* **Data in this exercise**
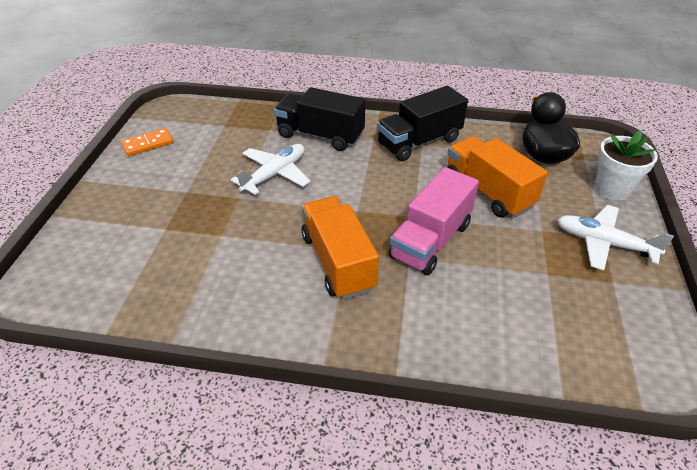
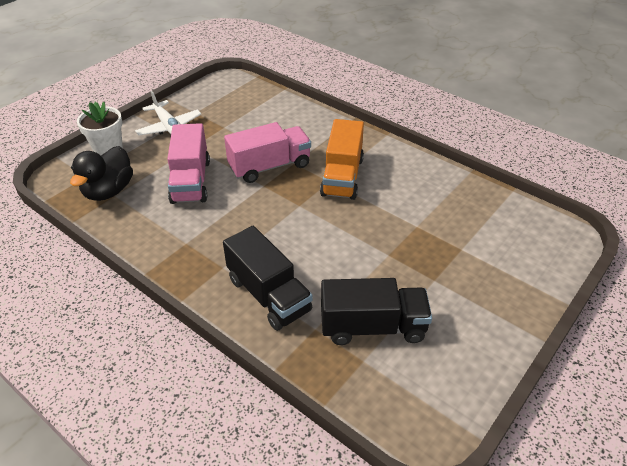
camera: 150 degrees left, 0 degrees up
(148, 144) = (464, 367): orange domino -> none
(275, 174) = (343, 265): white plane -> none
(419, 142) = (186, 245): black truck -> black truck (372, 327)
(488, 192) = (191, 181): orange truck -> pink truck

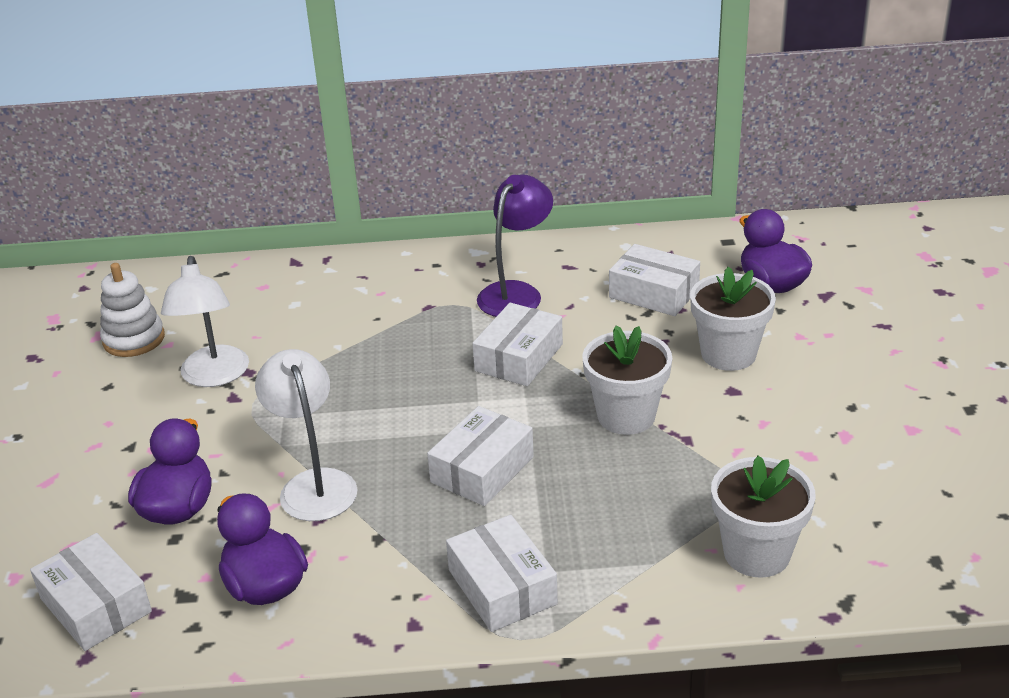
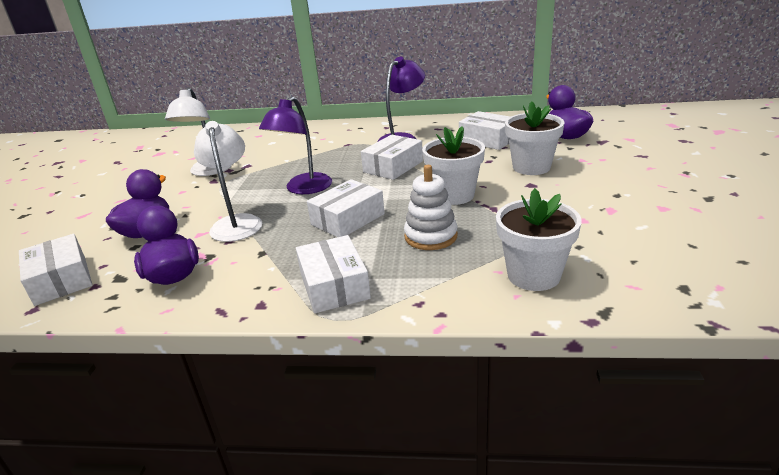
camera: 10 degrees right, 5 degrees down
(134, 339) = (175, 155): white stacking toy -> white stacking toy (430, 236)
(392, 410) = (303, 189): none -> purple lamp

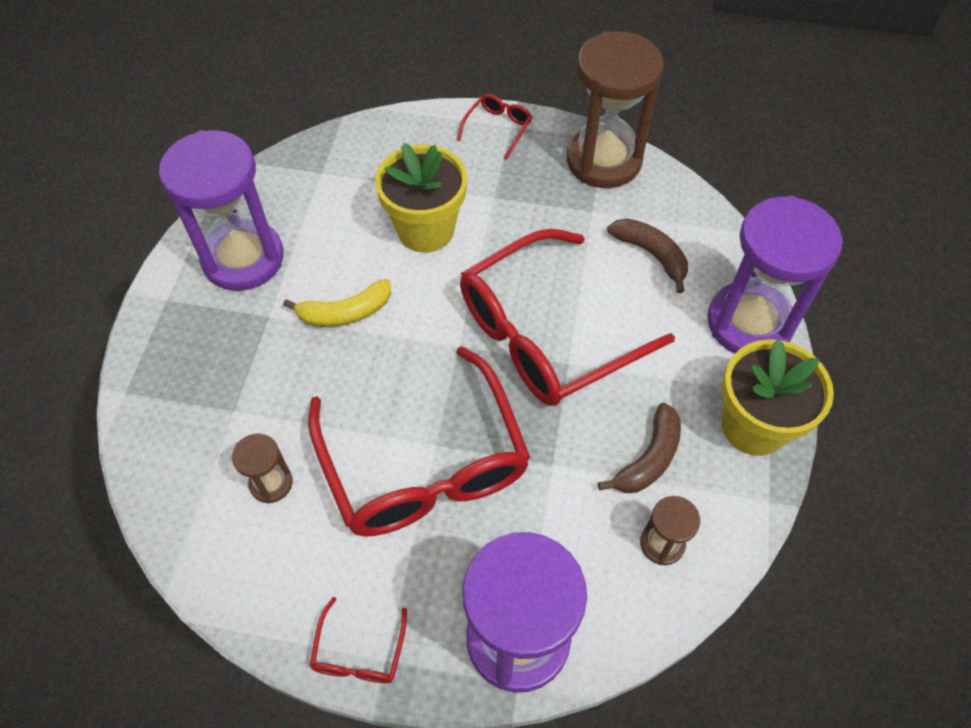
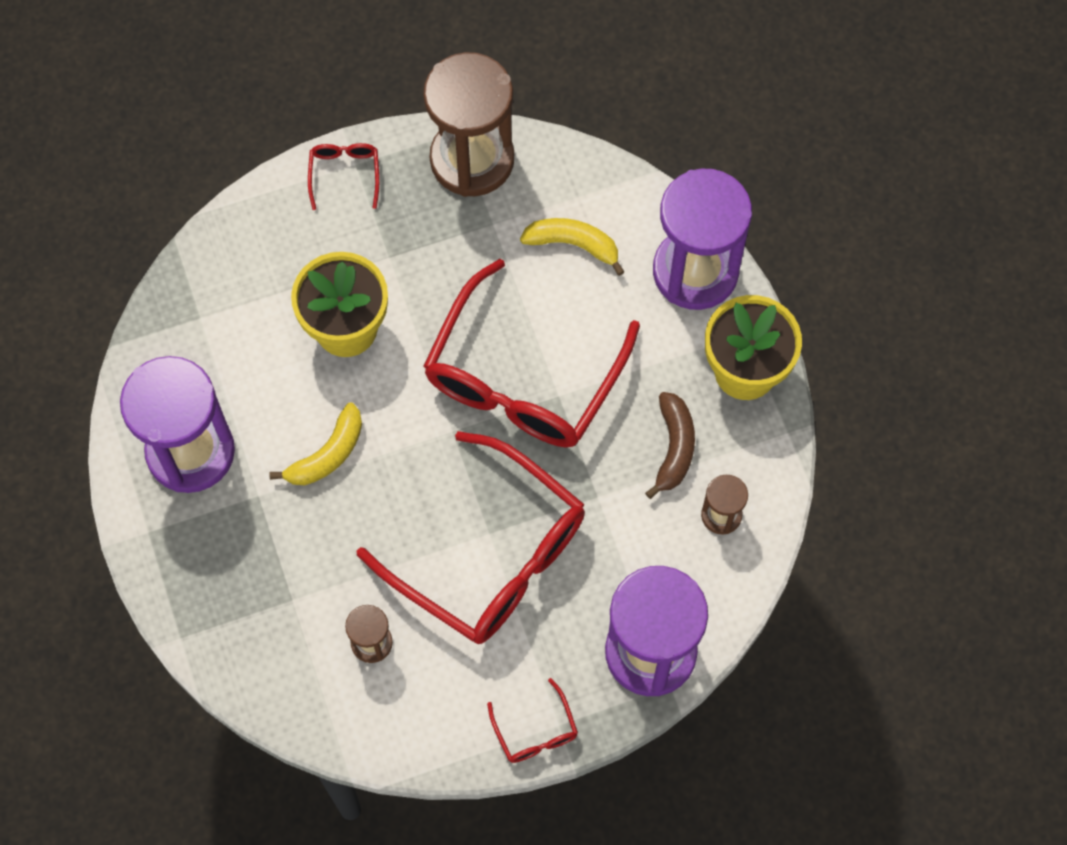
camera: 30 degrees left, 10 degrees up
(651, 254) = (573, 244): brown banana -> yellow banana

--

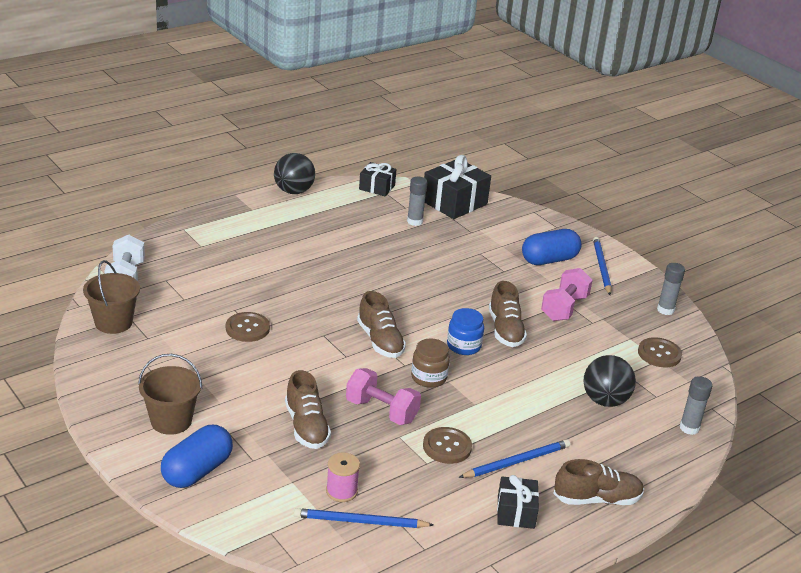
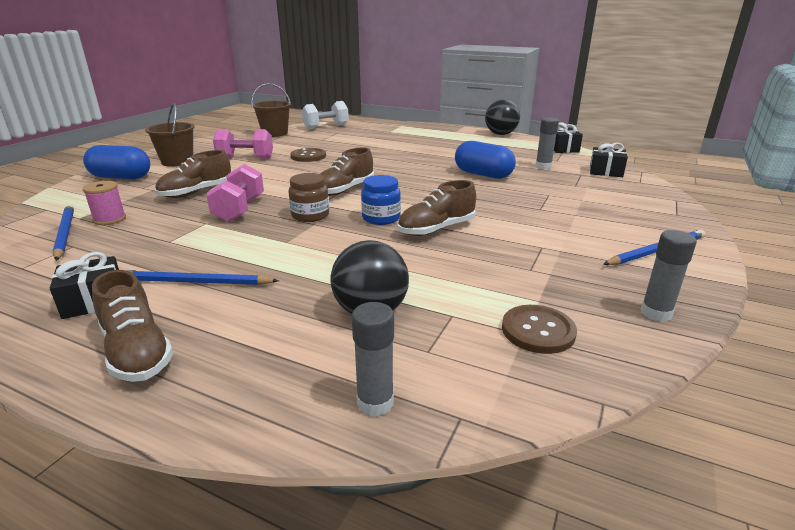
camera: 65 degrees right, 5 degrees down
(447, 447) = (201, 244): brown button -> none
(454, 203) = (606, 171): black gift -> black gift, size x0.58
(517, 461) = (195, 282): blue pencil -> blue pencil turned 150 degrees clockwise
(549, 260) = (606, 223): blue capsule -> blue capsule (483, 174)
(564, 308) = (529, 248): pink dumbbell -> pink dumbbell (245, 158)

* **Your objective**
Using the listing above, gather each line that holds the string "blue" and copy it.

* **Answer for the task**
(517, 461) = (195, 282): blue pencil -> blue pencil turned 150 degrees clockwise
(549, 260) = (606, 223): blue capsule -> blue capsule (483, 174)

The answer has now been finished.